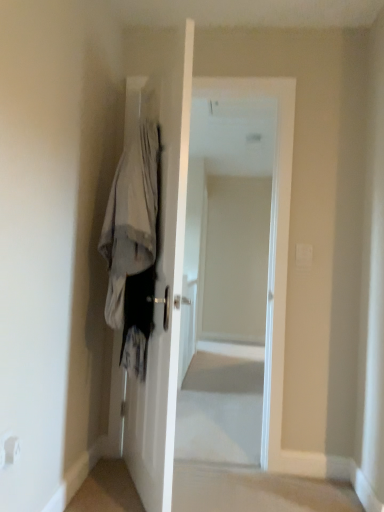
In order to click on unoccupied region to the right of white glossy door at center in this screenshot , I will do `click(231, 488)`.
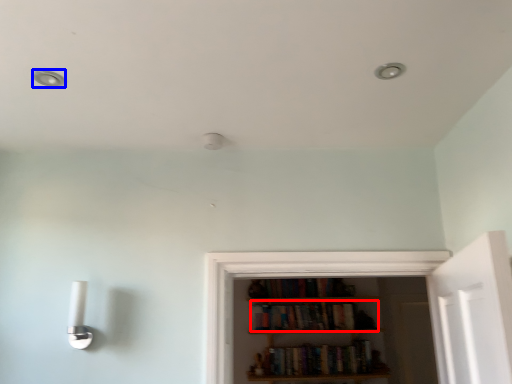
Question: Which point is closer to the camera, book (highlighted by a red box) or dot (highlighted by a blue box)?

Choices:
 (A) book
 (B) dot

Answer: (B)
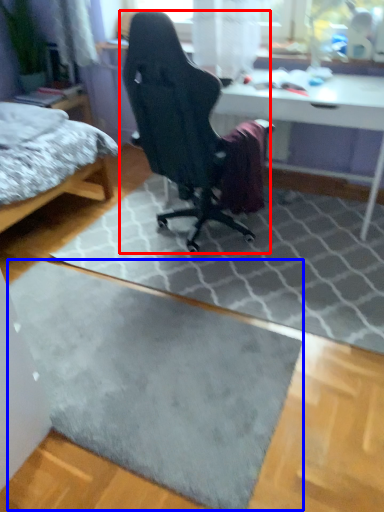
Question: Among these objects, which one is nearest to the camera, chair (highlighted by a red box) or doormat (highlighted by a blue box)?

Choices:
 (A) chair
 (B) doormat

Answer: (B)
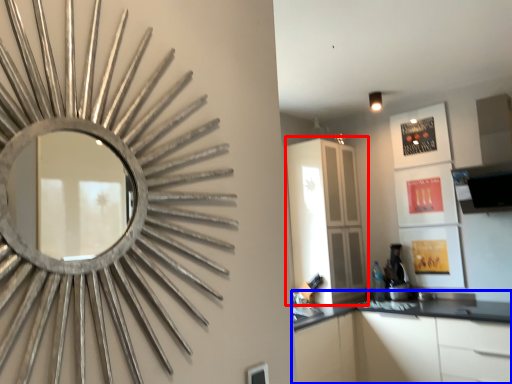
Question: Which of the following is the farthest to the observer, dresser (highlighted by a red box) or cabinetry (highlighted by a blue box)?

Choices:
 (A) dresser
 (B) cabinetry

Answer: (A)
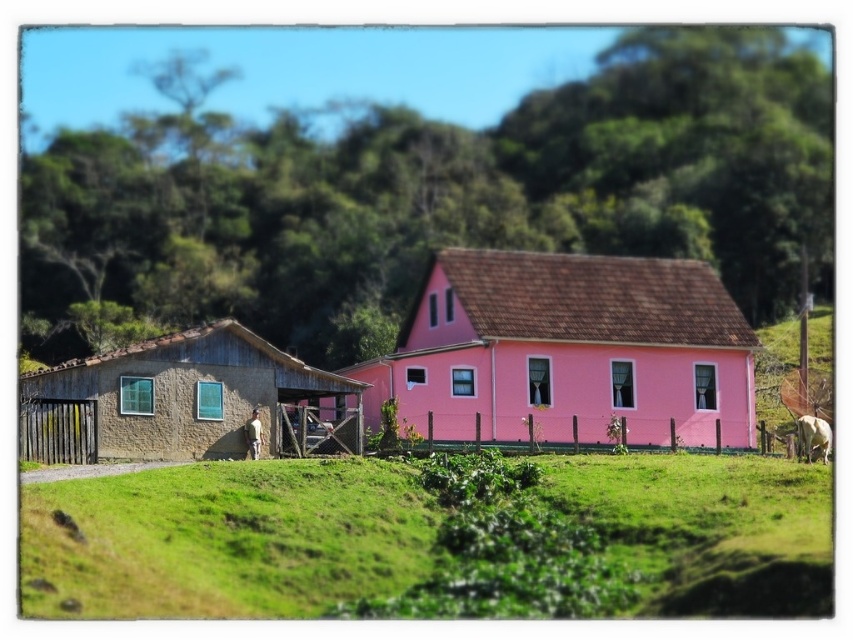
From the picture: You are standing at the point labeled as point (x=567, y=349). Which object are you currently at?

You are at the pink matte house at center, as the point (x=567, y=349) represents its location.

You are planning to set up a picnic area in the rural scene. The green grassy field at lower center and the stucco hut at left are both potential locations. Based on the size of these areas, which location would be more suitable for accommodating a larger group of people?

The green grassy field at lower center is more suitable for accommodating a larger group of people since it has a larger size compared to the stucco hut at left.

Looking at this image, you are standing at the edge of the green grassy field at lower center and want to walk to the pink matte house at center. Which direction should you head towards?

The green grassy field at lower center is to the left of the pink matte house at center, so you should head towards the right to reach the pink matte house at center.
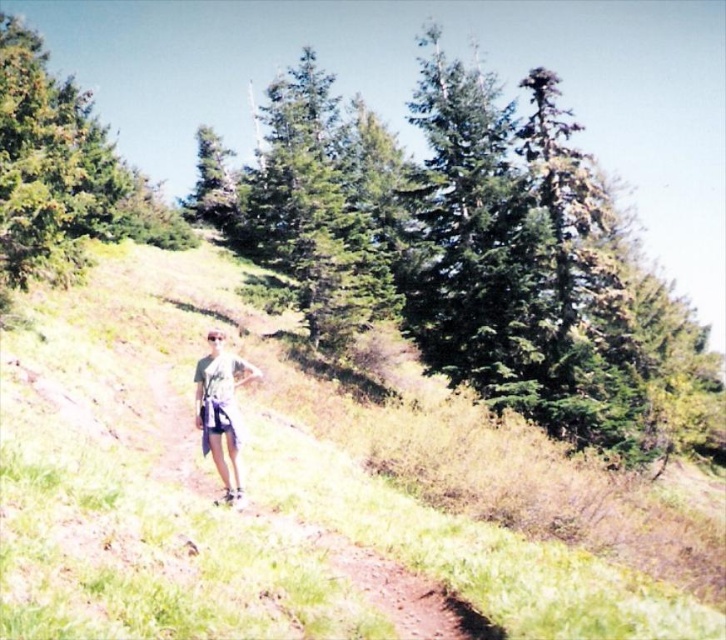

- Task objective:
Reproduce all of the rows above word for word, leaving out the pictures.

- Reply:
In order to click on unoccupied region to the right of white glossy door at center in this screenshot , I will do `click(231, 488)`.
Question: Which point is closer to the camera, book (highlighted by a red box) or dot (highlighted by a blue box)?

Choices:
 (A) book
 (B) dot

Answer: (B)
Question: Among these objects, which one is nearest to the camera, chair (highlighted by a red box) or doormat (highlighted by a blue box)?

Choices:
 (A) chair
 (B) doormat

Answer: (B)
Question: Which of the following is the farthest to the observer, dresser (highlighted by a red box) or cabinetry (highlighted by a blue box)?

Choices:
 (A) dresser
 (B) cabinetry

Answer: (A)
From the picture: You are standing at the point labeled as point (x=567, y=349). Which object are you currently at?

You are at the pink matte house at center, as the point (x=567, y=349) represents its location.

You are planning to set up a picnic area in the rural scene. The green grassy field at lower center and the stucco hut at left are both potential locations. Based on the size of these areas, which location would be more suitable for accommodating a larger group of people?

The green grassy field at lower center is more suitable for accommodating a larger group of people since it has a larger size compared to the stucco hut at left.

Looking at this image, you are standing at the edge of the green grassy field at lower center and want to walk to the pink matte house at center. Which direction should you head towards?

The green grassy field at lower center is to the left of the pink matte house at center, so you should head towards the right to reach the pink matte house at center.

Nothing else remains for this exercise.